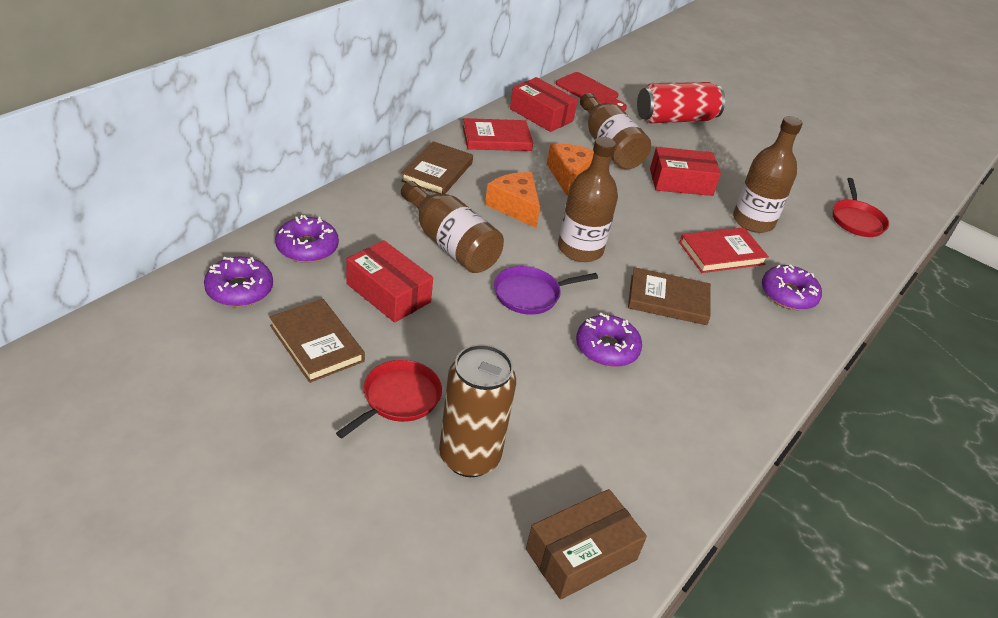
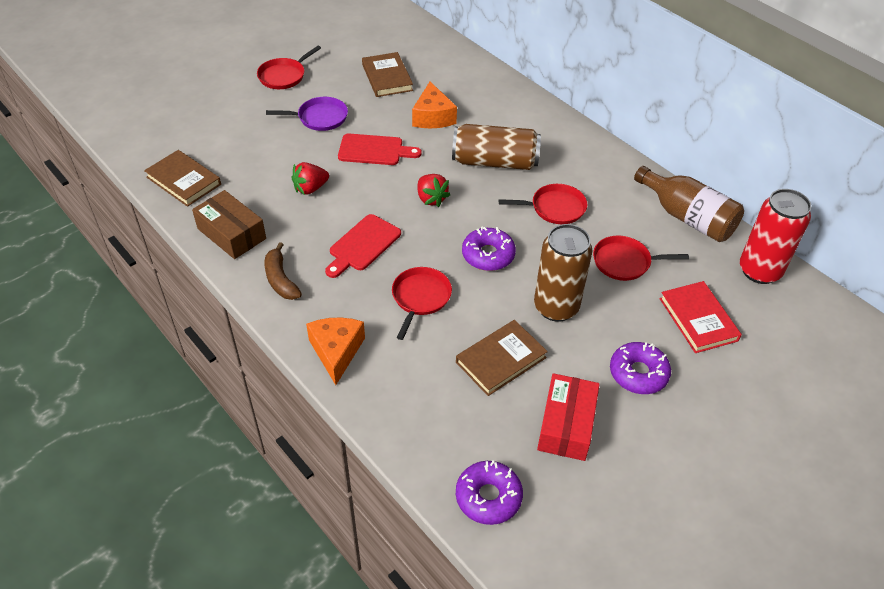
brown banana: none = 0 -> [265,242,302,300] = 1
brown bottle: [401,181,504,273] [558,137,618,262] [580,93,651,170] [733,116,802,233] = 4 -> [634,166,744,242] = 1
brown can: [439,344,516,477] = 1 -> [452,124,541,170] [534,224,592,322] = 2
purple donut: [204,257,273,307] [275,215,339,263] [576,313,642,367] [762,264,822,310] = 4 -> [456,460,523,525] [462,227,516,271] [610,342,671,394] = 3
red book: [463,118,533,151] [679,227,769,273] = 2 -> [660,281,742,353] = 1
red box: [346,240,433,323] [510,77,578,132] [650,147,721,196] = 3 -> [537,373,600,461] = 1
red cutting board: [556,72,627,111] = 1 -> [325,214,401,278] [338,134,422,165] = 2
red pan: [336,360,442,439] [833,178,889,237] = 2 -> [257,46,321,89] [392,267,452,340] [499,184,587,224] [593,236,689,281] = 4
red strawberry: none = 0 -> [292,162,329,195] [418,174,450,207] = 2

* * *

Print exactly, and only, the lines from the line containing "red pan: [336,360,442,439]" through the final line of the records, both included.

▶ Response area
red pan: [336,360,442,439] [833,178,889,237] = 2 -> [257,46,321,89] [392,267,452,340] [499,184,587,224] [593,236,689,281] = 4
red strawberry: none = 0 -> [292,162,329,195] [418,174,450,207] = 2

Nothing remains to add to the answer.